The required result is every line of the records that includes "cone".
↓
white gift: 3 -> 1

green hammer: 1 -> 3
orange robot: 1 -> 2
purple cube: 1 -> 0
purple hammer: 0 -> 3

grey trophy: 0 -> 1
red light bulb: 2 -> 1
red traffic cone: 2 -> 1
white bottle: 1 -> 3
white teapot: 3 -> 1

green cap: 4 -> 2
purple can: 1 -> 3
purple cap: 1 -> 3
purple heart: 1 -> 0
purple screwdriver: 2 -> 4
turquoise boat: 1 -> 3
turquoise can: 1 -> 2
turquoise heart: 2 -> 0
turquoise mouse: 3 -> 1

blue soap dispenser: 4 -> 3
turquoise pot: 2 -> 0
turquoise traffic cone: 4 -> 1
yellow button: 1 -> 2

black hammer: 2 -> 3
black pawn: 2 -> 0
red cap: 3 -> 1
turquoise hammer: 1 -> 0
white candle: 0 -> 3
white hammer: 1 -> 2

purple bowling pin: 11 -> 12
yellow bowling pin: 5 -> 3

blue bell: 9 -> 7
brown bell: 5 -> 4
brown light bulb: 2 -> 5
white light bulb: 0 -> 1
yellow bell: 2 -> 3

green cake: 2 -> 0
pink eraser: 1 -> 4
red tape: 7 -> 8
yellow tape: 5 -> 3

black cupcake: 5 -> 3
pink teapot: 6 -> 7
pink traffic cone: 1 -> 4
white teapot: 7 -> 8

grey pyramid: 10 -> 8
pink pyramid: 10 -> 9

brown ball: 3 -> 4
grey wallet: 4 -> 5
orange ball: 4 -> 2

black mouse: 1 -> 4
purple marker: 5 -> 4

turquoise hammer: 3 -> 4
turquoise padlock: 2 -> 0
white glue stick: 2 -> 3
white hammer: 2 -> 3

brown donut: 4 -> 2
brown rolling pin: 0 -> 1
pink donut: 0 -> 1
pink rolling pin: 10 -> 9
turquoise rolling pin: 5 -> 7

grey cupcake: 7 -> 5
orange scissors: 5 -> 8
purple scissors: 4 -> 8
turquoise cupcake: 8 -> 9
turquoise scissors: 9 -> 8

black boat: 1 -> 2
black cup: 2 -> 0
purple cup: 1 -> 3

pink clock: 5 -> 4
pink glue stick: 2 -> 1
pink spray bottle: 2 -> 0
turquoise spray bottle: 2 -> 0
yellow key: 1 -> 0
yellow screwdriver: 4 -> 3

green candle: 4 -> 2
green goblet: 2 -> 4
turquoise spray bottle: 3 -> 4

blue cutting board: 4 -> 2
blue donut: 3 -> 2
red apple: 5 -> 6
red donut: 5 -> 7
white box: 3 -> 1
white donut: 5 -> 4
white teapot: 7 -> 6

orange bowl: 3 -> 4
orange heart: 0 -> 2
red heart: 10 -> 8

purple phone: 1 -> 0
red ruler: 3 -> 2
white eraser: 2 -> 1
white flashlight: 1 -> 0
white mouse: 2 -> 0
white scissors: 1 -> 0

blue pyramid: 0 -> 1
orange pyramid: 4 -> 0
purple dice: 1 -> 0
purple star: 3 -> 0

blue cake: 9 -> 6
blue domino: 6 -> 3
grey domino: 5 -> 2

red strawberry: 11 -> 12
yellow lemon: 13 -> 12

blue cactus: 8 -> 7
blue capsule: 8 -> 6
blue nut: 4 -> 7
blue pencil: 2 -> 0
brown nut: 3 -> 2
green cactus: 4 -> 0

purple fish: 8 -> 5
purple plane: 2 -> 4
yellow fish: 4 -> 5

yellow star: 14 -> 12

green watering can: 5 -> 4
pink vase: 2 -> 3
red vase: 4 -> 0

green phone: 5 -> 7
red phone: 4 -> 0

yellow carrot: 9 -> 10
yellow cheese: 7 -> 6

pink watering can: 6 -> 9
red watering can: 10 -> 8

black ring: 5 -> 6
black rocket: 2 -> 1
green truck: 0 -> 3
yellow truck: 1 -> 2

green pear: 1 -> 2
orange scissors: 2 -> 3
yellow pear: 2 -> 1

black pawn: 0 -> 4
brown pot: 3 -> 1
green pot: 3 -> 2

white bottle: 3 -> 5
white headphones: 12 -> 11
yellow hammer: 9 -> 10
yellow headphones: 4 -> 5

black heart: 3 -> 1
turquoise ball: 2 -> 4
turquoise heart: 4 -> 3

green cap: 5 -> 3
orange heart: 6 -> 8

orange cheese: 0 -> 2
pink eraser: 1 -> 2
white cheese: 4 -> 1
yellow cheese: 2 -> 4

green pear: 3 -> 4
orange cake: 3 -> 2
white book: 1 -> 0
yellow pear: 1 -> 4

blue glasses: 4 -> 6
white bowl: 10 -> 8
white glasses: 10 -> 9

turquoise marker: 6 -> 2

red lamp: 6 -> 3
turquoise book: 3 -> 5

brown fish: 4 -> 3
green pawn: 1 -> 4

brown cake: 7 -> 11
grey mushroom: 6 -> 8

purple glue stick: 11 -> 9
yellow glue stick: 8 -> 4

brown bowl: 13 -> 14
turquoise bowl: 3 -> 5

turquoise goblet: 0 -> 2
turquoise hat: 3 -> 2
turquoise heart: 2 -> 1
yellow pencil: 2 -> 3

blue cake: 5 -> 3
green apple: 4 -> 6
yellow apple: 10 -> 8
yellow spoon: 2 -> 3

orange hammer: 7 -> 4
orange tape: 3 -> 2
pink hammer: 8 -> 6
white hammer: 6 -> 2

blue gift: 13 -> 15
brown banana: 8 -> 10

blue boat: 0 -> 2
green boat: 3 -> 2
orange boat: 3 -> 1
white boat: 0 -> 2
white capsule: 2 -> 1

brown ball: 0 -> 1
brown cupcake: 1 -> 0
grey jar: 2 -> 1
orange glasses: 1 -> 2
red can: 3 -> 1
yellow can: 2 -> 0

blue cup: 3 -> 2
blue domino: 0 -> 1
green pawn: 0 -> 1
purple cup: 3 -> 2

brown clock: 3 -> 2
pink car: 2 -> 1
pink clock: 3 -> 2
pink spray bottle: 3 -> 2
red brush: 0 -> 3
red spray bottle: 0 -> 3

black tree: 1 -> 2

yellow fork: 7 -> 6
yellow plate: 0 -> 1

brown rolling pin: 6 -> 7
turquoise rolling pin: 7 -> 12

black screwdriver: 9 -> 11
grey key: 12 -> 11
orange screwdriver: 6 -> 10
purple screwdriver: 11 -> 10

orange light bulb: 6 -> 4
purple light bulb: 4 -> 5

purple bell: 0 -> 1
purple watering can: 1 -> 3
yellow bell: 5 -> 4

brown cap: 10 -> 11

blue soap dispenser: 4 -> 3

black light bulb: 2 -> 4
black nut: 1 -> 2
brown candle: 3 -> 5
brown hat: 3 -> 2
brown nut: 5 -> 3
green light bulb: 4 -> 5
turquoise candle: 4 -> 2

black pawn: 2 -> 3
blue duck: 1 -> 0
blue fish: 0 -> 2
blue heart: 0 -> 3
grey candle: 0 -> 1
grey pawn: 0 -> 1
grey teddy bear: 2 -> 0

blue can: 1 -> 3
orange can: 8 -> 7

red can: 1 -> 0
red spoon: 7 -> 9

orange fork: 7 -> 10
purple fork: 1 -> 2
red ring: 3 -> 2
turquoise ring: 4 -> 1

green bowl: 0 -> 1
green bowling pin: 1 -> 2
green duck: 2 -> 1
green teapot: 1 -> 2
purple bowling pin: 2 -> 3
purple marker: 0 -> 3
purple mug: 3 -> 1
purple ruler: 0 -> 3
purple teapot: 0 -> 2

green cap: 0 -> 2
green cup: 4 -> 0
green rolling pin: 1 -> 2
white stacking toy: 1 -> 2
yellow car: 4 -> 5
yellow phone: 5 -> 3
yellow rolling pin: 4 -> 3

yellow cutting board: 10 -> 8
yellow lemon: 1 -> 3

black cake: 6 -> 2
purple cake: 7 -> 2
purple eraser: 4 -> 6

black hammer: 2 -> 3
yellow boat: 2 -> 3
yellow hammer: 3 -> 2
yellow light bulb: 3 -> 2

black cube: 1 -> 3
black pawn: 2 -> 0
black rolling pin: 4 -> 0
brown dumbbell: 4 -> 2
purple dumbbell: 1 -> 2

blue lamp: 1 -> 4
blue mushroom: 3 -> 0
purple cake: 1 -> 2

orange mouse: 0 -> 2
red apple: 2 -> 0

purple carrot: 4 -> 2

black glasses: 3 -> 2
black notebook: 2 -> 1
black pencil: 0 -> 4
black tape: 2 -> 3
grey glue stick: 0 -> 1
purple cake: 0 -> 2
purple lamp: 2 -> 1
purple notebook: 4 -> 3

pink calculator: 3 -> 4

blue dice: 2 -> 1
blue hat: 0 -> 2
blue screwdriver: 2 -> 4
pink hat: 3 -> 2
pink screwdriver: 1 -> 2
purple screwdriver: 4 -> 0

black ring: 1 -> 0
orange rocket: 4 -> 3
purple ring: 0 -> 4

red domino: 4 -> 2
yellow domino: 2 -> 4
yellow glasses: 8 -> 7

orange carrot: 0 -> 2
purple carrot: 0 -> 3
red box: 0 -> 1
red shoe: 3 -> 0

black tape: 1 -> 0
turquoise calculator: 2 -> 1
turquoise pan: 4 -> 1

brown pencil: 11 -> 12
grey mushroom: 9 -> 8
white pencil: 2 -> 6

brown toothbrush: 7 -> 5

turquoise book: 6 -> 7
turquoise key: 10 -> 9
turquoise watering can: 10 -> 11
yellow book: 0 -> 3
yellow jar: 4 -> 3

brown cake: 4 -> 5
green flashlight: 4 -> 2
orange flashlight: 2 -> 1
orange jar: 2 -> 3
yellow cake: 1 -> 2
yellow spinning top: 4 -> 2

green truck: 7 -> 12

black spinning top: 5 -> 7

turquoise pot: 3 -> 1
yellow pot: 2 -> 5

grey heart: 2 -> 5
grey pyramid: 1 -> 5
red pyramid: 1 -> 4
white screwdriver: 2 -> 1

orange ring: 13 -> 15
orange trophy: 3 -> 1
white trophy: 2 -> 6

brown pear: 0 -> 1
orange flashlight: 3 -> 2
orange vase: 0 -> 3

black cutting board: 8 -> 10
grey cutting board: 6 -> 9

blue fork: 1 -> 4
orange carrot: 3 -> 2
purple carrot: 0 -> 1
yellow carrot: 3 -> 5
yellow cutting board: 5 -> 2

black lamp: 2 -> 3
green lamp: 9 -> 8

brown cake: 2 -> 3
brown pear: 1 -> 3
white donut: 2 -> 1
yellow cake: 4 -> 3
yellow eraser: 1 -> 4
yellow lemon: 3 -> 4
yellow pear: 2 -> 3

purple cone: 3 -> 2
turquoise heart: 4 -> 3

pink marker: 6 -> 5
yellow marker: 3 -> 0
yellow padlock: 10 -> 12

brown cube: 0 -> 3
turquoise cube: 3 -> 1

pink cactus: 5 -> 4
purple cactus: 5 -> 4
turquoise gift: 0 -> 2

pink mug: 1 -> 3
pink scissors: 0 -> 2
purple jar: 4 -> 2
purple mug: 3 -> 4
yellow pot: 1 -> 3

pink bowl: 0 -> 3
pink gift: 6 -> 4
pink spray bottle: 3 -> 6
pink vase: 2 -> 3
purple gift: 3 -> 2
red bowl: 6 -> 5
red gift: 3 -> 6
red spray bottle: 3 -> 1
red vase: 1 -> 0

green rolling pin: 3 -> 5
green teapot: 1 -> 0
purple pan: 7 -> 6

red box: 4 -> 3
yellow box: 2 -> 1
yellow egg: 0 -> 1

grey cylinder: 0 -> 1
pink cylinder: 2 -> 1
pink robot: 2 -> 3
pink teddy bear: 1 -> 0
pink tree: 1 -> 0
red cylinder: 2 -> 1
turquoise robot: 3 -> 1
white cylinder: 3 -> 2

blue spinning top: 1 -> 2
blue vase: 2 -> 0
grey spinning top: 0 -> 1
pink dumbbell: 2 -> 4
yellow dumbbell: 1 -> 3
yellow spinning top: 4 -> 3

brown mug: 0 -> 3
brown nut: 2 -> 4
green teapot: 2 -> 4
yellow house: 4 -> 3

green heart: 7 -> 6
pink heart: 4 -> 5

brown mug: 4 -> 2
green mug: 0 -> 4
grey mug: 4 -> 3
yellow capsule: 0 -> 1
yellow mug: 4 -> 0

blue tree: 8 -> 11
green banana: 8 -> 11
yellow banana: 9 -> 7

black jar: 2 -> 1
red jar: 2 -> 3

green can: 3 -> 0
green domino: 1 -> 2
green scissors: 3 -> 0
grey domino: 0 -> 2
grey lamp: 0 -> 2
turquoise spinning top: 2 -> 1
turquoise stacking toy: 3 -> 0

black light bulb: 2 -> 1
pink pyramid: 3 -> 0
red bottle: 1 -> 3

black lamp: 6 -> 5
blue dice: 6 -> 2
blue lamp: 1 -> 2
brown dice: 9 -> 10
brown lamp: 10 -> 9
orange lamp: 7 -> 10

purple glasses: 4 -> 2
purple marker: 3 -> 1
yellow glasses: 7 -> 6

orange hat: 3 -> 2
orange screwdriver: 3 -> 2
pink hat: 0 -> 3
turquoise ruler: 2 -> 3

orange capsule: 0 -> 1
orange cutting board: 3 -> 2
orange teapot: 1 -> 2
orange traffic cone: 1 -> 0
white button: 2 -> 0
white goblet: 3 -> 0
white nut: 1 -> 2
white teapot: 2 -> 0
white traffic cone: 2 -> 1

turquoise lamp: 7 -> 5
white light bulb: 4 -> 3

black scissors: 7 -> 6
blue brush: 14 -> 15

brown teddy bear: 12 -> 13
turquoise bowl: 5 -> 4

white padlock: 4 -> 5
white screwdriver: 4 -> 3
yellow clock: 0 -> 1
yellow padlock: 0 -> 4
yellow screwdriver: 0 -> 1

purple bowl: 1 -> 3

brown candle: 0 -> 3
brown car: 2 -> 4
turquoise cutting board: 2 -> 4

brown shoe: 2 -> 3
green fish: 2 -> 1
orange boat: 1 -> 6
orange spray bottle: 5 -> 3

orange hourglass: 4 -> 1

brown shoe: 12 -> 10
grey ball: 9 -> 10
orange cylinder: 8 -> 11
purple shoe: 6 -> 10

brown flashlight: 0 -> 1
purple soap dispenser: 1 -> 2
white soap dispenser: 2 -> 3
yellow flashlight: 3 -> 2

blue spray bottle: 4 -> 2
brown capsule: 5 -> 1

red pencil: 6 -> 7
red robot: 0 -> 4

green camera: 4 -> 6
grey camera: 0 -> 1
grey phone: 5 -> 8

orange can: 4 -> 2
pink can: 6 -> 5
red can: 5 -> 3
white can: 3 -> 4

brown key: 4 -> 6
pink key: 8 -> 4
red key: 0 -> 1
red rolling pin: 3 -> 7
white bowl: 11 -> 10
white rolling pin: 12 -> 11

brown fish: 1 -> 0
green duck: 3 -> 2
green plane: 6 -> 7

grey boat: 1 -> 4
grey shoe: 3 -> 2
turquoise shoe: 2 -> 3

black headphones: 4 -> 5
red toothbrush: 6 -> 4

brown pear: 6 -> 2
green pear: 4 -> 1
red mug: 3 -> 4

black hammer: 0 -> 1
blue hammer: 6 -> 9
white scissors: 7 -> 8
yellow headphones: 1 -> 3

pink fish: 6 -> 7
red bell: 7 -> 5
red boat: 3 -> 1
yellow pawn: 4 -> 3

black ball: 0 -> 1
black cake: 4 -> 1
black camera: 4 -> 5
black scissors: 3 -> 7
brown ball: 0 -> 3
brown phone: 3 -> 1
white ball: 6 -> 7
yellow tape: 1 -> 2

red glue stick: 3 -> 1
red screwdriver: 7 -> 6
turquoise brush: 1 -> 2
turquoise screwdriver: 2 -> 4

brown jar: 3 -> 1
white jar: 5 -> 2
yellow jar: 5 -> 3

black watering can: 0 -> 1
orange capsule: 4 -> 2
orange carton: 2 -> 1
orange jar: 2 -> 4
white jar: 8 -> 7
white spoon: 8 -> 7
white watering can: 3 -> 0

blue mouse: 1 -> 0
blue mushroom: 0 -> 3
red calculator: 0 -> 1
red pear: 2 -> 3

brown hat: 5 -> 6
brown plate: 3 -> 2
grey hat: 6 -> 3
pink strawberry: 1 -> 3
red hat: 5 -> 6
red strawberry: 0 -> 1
↑
Reply to the task -
red traffic cone: 2 -> 1
turquoise traffic cone: 4 -> 1
pink traffic cone: 1 -> 4
purple cone: 3 -> 2
orange traffic cone: 1 -> 0
white traffic cone: 2 -> 1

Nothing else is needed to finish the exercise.